- Study material
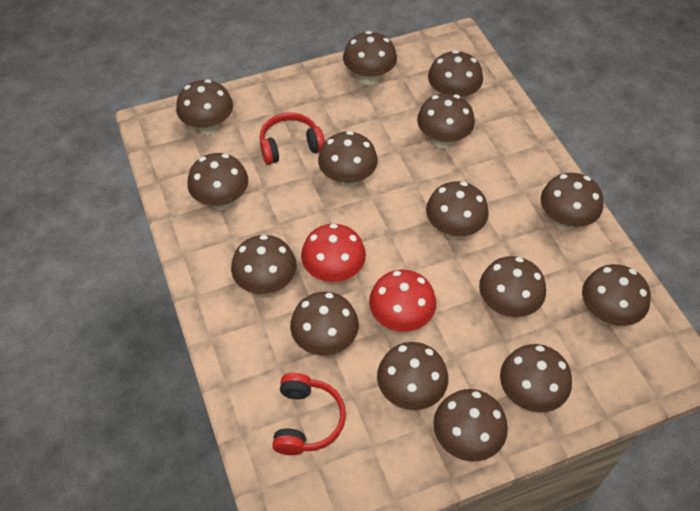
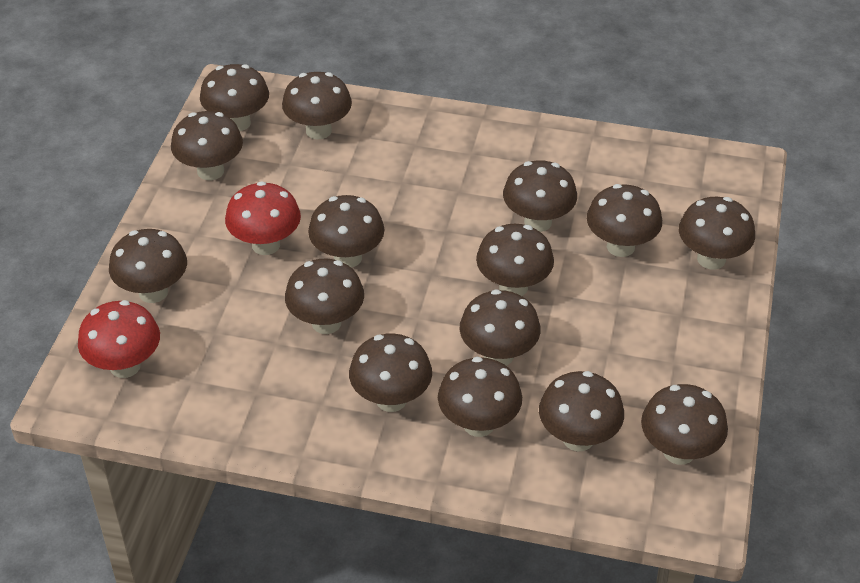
red headphones: [260,112,325,165] [272,373,346,455] = 2 -> none = 0

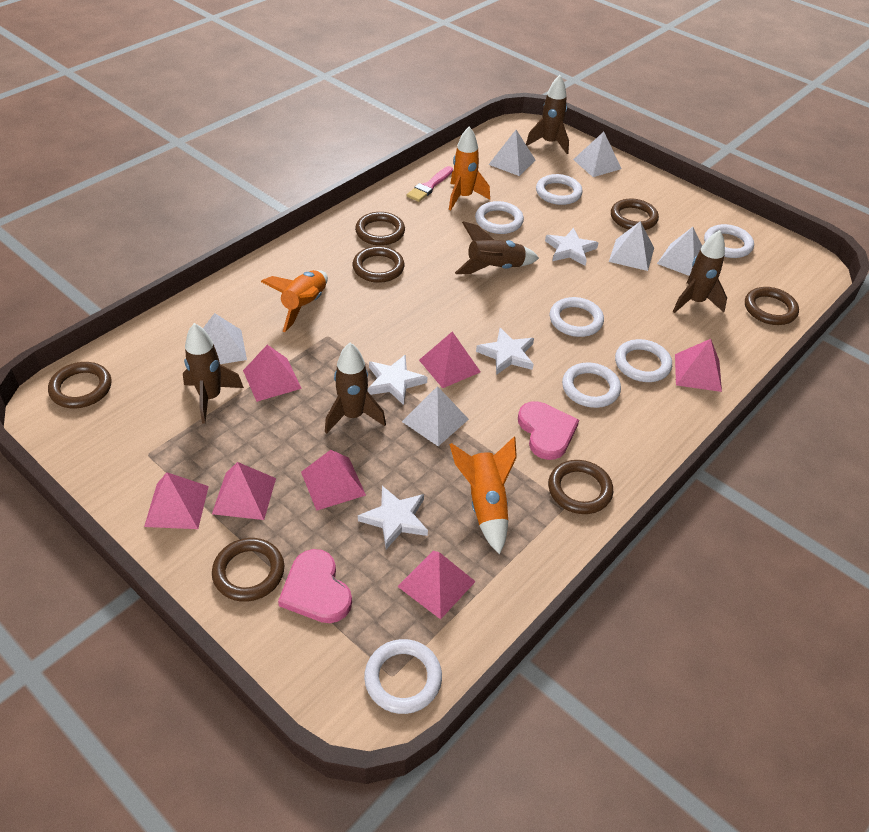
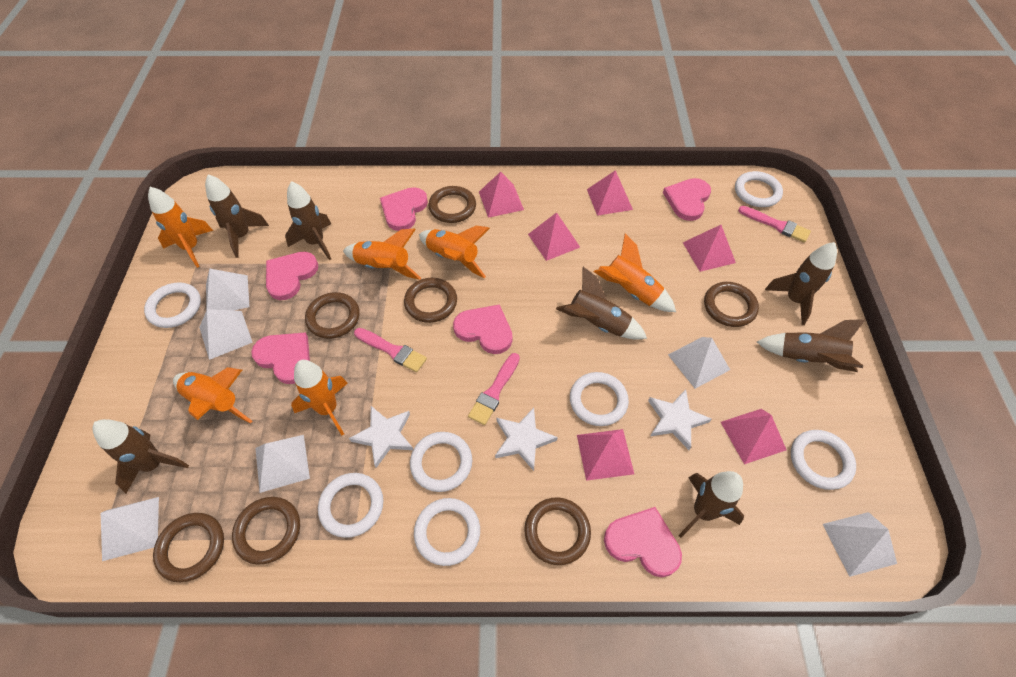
brown rocket: [183,323,244,423] [325,343,386,434] [455,221,539,274] [526,75,569,154] [673,230,727,313] = 5 -> [93,419,189,493] [205,174,269,258] [285,181,331,260] [556,267,647,340] [678,471,744,538] [757,319,866,372] [765,242,837,325] = 7
orange rocket: [261,270,328,332] [449,126,490,210] [449,437,517,554] = 3 -> [148,187,213,268] [173,367,252,424] [291,360,348,435] [343,229,421,280] [419,226,490,278] [594,233,676,312] = 6
pink brush: [407,166,453,202] = 1 -> [354,328,427,372] [468,353,520,425] [738,206,811,243] = 3
pink heart: [278,549,352,623] [518,401,579,460] = 2 -> [251,332,310,384] [266,252,318,300] [380,187,428,231] [453,304,513,354] [604,507,682,577] [663,178,711,221] = 6
pink pyramid: [144,472,209,529] [212,462,276,520] [243,345,302,402] [301,450,366,511] [397,551,476,619] [419,332,481,388] [675,339,722,392] = 7 -> [479,172,524,218] [528,212,580,261] [577,429,634,481] [587,170,633,216] [683,225,736,272] [721,409,786,464] = 6
white star: [358,486,428,549] [368,354,427,405] [476,328,534,375] [545,228,599,266] = 4 -> [349,406,413,468] [495,408,558,471] [648,389,712,450] = 3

- Task requirements
If a line of the records includes the string "rocket", copy it out.

- Expected output
brown rocket: [183,323,244,423] [325,343,386,434] [455,221,539,274] [526,75,569,154] [673,230,727,313] = 5 -> [93,419,189,493] [205,174,269,258] [285,181,331,260] [556,267,647,340] [678,471,744,538] [757,319,866,372] [765,242,837,325] = 7
orange rocket: [261,270,328,332] [449,126,490,210] [449,437,517,554] = 3 -> [148,187,213,268] [173,367,252,424] [291,360,348,435] [343,229,421,280] [419,226,490,278] [594,233,676,312] = 6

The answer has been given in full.